:: The data
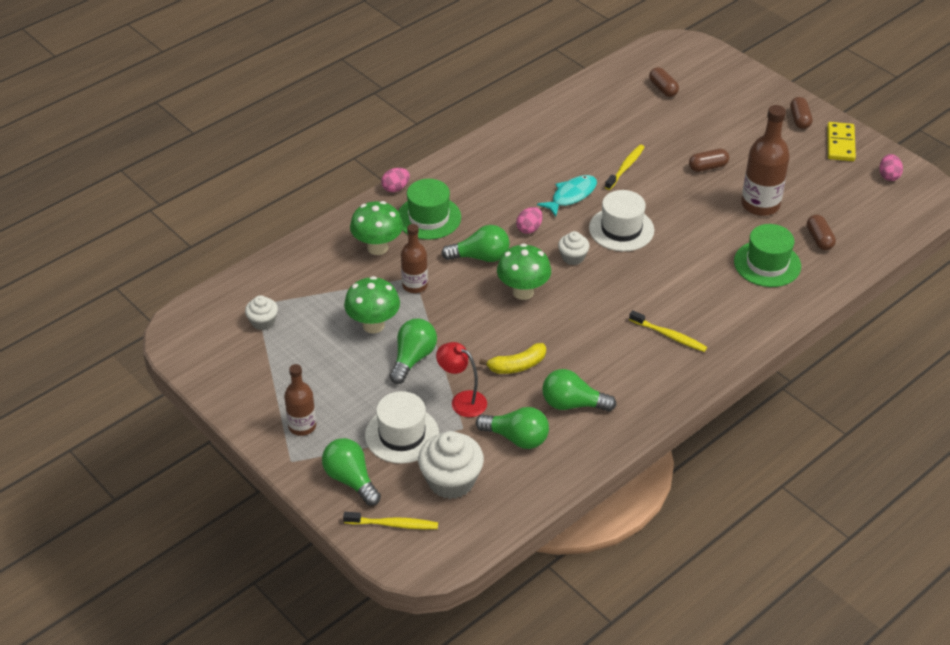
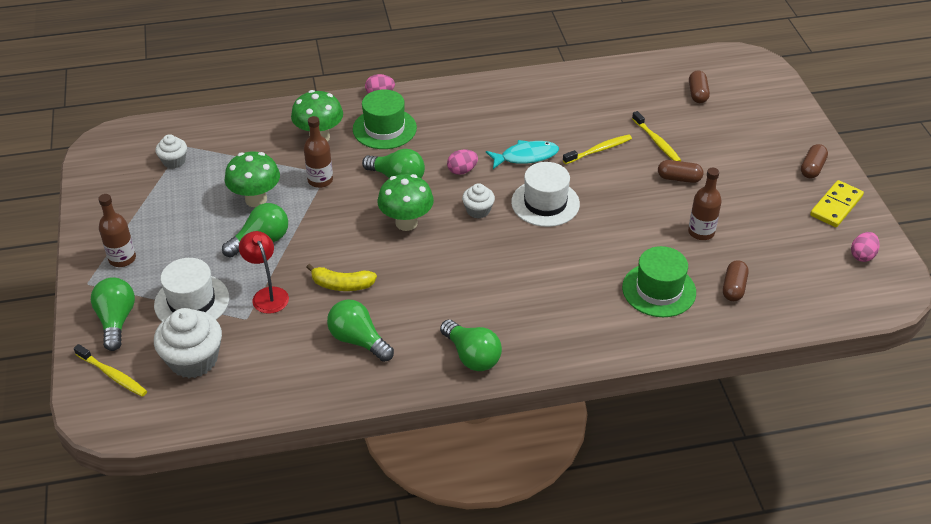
camera: 30 degrees right, 0 degrees up
(516, 438) = (282, 348): green light bulb -> green light bulb (472, 356)
(669, 335) = (503, 317): yellow toothbrush -> yellow toothbrush (657, 142)
(760, 205) = (701, 232): brown bottle -> brown bottle, size x0.62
::::
Task requirements:
In your copy of the material, every word must match and no image should appear.

Expected output:
camera: 30 degrees right, 0 degrees up
(516, 438) = (282, 348): green light bulb -> green light bulb (472, 356)
(669, 335) = (503, 317): yellow toothbrush -> yellow toothbrush (657, 142)
(760, 205) = (701, 232): brown bottle -> brown bottle, size x0.62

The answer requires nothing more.